=== Data in this exercise ===
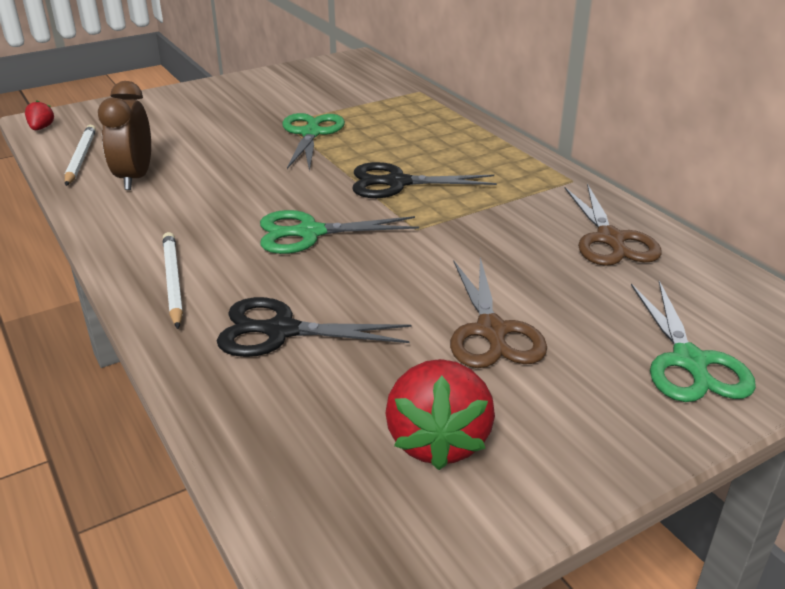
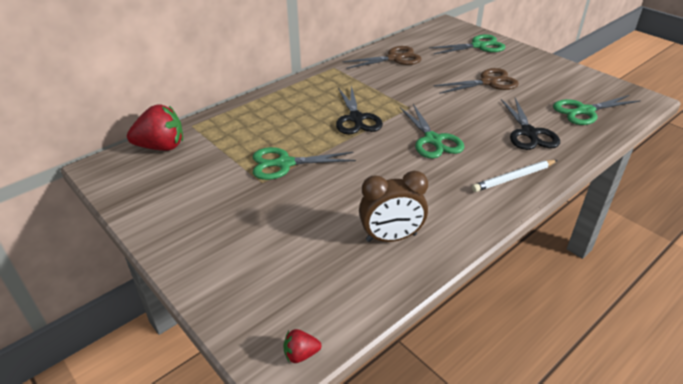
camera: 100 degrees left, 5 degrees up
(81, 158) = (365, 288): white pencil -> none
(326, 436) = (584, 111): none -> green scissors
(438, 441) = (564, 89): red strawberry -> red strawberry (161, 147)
===
=== Data in this exercise ===
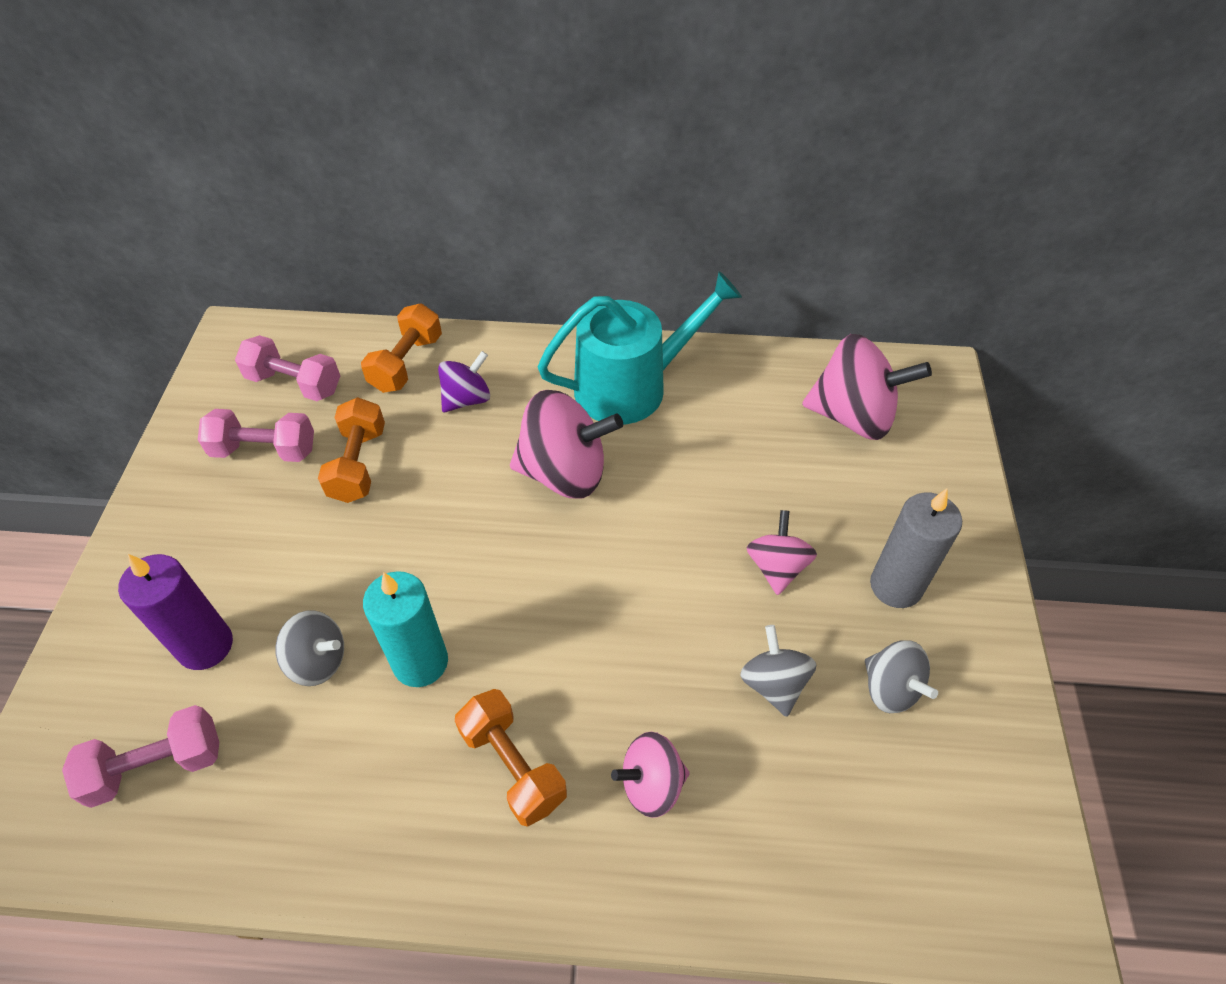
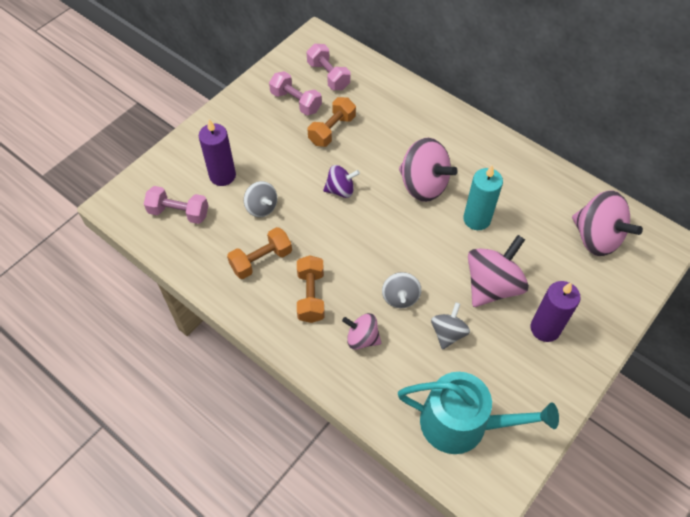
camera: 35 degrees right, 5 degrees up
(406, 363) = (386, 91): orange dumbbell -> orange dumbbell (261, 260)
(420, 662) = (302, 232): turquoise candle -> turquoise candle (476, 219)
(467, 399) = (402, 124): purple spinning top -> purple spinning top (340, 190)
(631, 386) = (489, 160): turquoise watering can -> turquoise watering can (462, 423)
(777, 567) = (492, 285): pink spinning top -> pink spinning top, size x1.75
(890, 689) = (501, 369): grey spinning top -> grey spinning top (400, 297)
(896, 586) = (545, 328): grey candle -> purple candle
===
Copy only this part of the entries above: the line with "(81, 158) = (365, 288): white pencil -> none", the line with "(438, 441) = (564, 89): red", and the lines between, all exactly as written.

### Answer box
(81, 158) = (365, 288): white pencil -> none
(326, 436) = (584, 111): none -> green scissors
(438, 441) = (564, 89): red strawberry -> red strawberry (161, 147)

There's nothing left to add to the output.